- **Dataset section**:
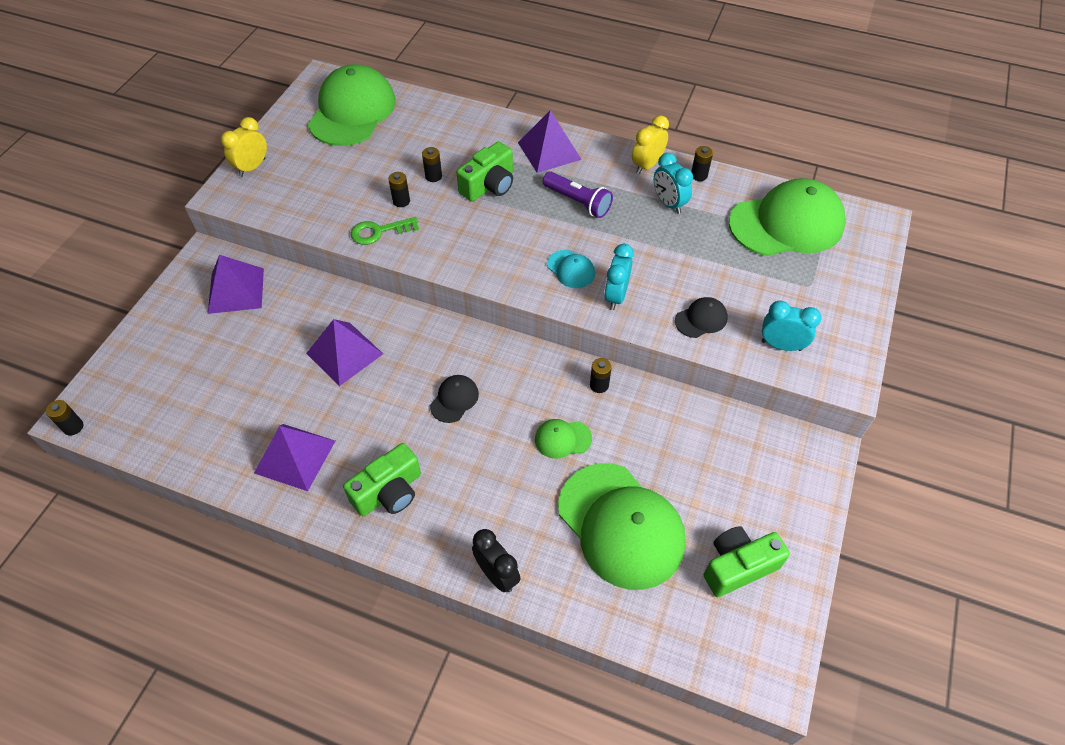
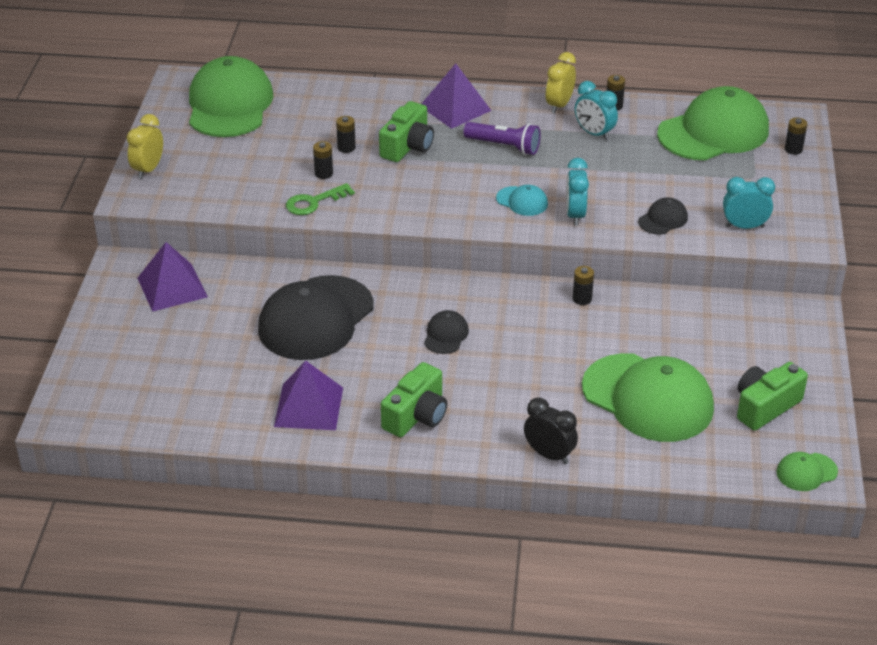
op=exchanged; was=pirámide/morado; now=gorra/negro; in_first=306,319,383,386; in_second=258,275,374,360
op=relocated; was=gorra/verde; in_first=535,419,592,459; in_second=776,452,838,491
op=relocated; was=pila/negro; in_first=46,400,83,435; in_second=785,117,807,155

- **Work instructions**:
Everything in the listing must be restated word for word, except for the pictures.

- **Answer section**:
op=exchanged; was=pirámide/morado; now=gorra/negro; in_first=306,319,383,386; in_second=258,275,374,360
op=relocated; was=gorra/verde; in_first=535,419,592,459; in_second=776,452,838,491
op=relocated; was=pila/negro; in_first=46,400,83,435; in_second=785,117,807,155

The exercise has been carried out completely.